> **ACTIVITY**:
Looking at the listing below, retype exactly the lines starting at the one containing "blue rolling pin: [253,233,294,329]" and ending at the one containing "grey nut: [347,373,411,433]", both included, and nothing else.

RAW DATA: Begin

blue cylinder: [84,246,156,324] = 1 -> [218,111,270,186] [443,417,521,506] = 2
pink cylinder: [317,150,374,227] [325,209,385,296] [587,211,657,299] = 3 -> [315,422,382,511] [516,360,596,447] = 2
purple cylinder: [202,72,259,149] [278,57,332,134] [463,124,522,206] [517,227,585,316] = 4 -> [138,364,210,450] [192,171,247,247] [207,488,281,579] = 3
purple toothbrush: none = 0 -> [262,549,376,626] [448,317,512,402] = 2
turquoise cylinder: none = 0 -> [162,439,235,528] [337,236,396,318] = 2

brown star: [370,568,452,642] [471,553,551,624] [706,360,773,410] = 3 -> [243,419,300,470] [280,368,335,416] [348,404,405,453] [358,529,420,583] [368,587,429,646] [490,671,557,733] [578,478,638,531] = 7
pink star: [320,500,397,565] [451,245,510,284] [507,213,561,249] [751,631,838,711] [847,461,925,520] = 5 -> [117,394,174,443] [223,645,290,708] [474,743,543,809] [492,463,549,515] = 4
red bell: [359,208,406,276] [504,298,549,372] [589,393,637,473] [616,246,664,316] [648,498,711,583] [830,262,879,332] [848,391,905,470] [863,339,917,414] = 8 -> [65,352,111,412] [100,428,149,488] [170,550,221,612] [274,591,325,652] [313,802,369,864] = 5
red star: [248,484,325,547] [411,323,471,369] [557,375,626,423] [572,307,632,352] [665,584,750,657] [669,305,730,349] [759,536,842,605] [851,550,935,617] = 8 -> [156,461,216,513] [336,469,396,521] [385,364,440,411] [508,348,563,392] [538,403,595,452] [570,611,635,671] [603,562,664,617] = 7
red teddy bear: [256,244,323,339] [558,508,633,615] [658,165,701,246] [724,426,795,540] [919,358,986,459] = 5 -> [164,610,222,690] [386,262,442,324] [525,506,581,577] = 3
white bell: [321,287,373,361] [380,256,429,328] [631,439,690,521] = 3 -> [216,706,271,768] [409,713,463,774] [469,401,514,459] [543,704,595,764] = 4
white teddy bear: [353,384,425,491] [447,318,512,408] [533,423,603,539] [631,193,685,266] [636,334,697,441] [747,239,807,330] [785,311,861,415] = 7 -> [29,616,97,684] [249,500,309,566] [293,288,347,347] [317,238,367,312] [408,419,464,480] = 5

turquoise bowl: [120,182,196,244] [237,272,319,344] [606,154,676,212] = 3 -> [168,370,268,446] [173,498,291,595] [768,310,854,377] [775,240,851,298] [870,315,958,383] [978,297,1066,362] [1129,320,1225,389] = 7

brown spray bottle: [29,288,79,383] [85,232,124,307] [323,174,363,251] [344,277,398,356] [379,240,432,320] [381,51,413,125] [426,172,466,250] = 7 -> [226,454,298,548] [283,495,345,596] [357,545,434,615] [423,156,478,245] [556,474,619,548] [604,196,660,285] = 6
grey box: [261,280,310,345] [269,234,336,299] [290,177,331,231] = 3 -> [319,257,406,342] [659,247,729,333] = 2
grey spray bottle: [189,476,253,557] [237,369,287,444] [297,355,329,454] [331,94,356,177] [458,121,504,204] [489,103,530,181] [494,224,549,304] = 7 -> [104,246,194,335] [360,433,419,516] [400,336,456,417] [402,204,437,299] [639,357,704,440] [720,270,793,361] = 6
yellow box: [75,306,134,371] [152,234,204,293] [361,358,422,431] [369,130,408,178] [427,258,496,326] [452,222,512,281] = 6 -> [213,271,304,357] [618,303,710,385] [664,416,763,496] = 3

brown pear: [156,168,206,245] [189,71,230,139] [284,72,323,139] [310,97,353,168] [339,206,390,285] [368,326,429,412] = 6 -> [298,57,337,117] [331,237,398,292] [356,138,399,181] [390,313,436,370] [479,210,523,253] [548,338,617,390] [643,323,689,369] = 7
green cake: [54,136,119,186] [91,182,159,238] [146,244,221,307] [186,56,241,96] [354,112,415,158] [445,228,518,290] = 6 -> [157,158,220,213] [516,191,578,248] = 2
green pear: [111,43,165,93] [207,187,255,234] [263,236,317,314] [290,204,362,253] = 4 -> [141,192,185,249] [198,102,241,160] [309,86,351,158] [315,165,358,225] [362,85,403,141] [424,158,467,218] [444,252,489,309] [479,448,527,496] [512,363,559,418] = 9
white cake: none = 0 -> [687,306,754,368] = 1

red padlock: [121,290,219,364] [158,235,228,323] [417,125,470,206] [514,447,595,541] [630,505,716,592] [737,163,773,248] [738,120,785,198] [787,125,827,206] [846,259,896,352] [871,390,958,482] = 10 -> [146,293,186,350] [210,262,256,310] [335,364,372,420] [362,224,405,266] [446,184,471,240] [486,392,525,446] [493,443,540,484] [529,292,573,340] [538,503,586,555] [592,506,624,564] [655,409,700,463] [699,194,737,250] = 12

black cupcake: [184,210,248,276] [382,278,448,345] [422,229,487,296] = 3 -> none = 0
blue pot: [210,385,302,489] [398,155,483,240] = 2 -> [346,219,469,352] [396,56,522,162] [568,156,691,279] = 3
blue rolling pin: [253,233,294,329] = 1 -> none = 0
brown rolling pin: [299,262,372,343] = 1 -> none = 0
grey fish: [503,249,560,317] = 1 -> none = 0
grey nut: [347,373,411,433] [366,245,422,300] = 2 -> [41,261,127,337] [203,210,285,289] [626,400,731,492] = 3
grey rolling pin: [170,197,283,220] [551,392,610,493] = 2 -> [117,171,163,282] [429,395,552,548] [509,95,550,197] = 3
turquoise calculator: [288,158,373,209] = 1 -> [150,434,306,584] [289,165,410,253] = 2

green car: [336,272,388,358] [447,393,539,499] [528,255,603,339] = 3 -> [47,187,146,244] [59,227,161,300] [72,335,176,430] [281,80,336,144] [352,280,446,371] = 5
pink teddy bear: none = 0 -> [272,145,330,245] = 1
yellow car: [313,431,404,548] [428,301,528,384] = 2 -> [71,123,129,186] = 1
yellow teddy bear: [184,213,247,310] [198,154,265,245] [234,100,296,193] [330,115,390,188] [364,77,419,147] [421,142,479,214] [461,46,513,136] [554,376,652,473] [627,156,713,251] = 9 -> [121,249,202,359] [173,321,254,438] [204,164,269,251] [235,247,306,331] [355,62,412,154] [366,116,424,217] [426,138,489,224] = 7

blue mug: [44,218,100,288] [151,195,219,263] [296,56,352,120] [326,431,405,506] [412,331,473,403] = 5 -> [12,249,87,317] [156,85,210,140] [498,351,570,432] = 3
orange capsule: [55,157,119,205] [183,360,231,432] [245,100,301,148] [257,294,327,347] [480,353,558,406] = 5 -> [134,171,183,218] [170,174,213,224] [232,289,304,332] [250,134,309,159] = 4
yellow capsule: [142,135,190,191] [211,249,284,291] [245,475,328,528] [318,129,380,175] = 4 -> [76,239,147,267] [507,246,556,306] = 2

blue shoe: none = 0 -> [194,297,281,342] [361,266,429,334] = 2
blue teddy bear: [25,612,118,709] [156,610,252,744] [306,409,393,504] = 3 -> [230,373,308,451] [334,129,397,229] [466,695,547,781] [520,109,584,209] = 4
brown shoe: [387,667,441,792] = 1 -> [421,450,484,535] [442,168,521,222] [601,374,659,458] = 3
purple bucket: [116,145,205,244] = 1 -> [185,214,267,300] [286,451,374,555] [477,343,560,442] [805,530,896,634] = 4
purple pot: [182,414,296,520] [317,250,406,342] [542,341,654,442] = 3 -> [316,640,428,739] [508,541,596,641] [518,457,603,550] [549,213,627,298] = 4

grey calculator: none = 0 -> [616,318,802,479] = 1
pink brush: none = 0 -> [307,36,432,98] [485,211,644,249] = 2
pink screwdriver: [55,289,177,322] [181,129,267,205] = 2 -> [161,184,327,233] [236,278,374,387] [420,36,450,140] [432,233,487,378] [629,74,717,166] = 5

RAW DATA: End

> **RESPONSE**:
blue rolling pin: [253,233,294,329] = 1 -> none = 0
brown rolling pin: [299,262,372,343] = 1 -> none = 0
grey fish: [503,249,560,317] = 1 -> none = 0
grey nut: [347,373,411,433] [366,245,422,300] = 2 -> [41,261,127,337] [203,210,285,289] [626,400,731,492] = 3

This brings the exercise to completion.